◆ **What you need to do**:
In the copy, include no pictures. Reproduce the rest of the entries exactly.

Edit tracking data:

┌────────

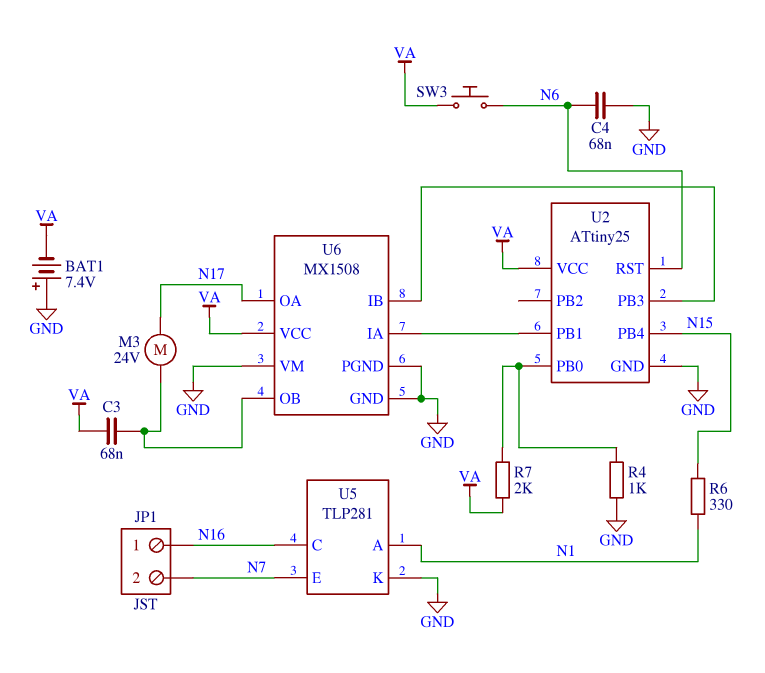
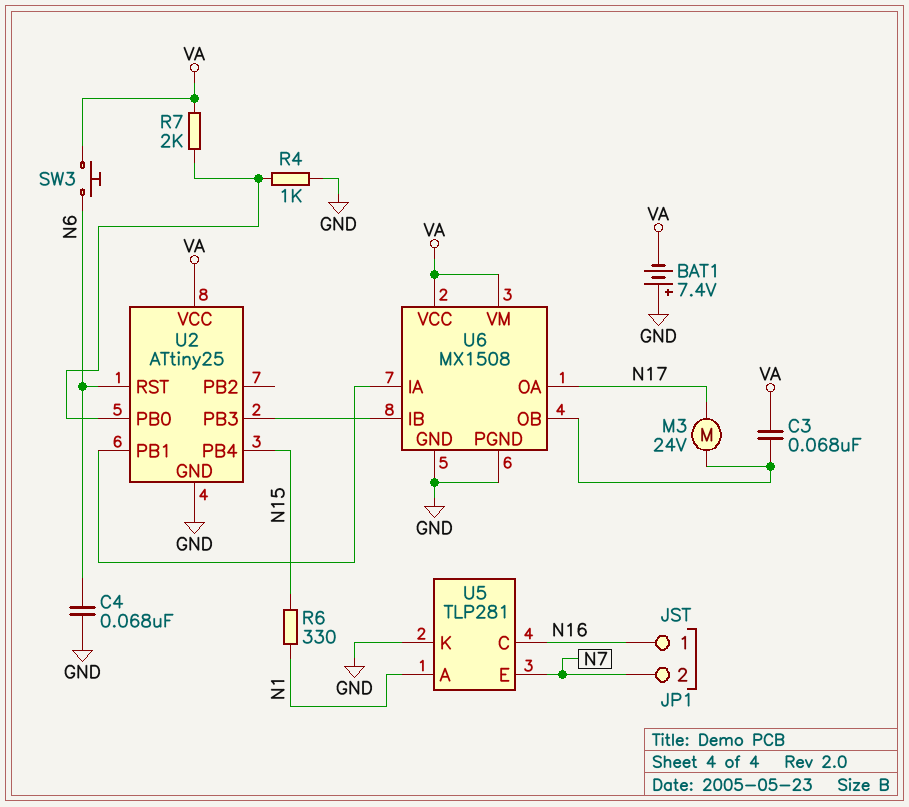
U6 pin VM: GND -> VA

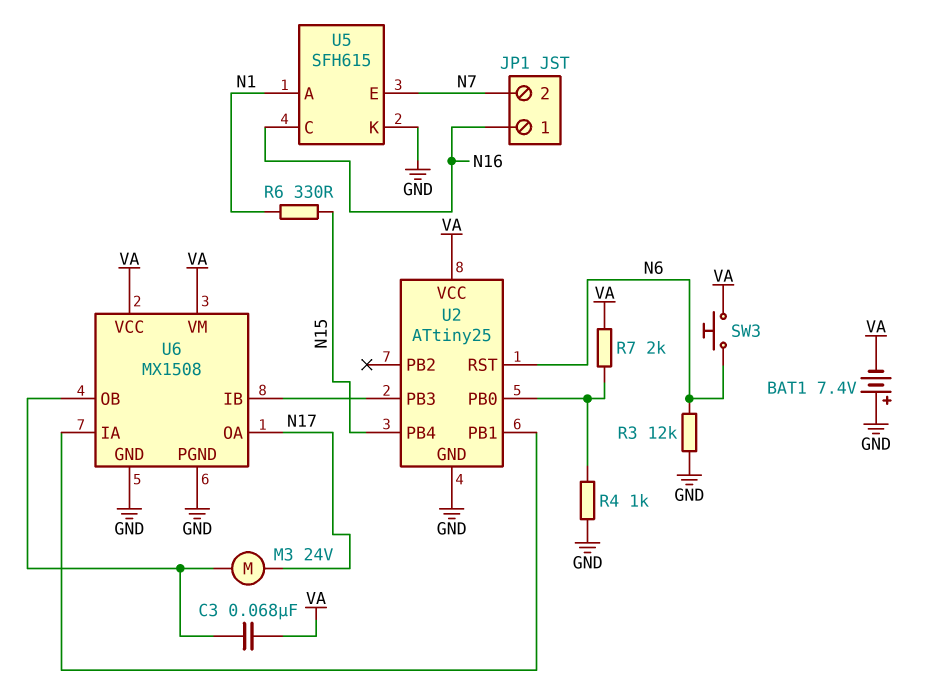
C4: 68nF (GND, N6) -> none
R3: none -> 12k (GND, N6)
U5: TLP281 -> SFH615

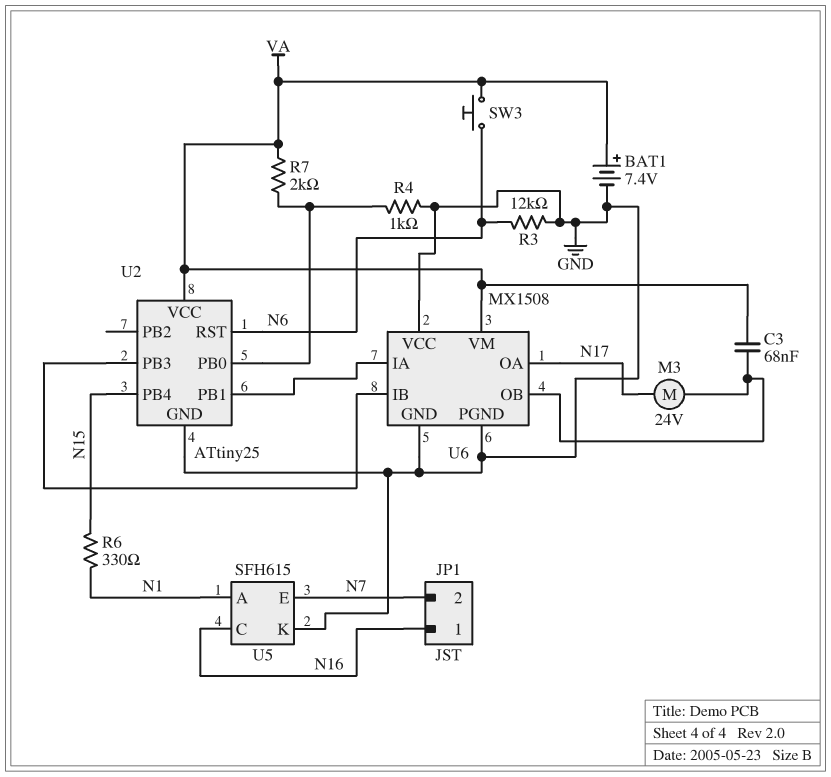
BAT1: 7.4V (plus GND, minus VA) -> 7.4V (plus VA, minus GND)
U6 pin VCC: VA -> GND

└────────

◆ **Answer area**:
U6 pin VM: GND -> VA

C4: 68nF (GND, N6) -> none
R3: none -> 12k (GND, N6)
U5: TLP281 -> SFH615

BAT1: 7.4V (plus GND, minus VA) -> 7.4V (plus VA, minus GND)
U6 pin VCC: VA -> GND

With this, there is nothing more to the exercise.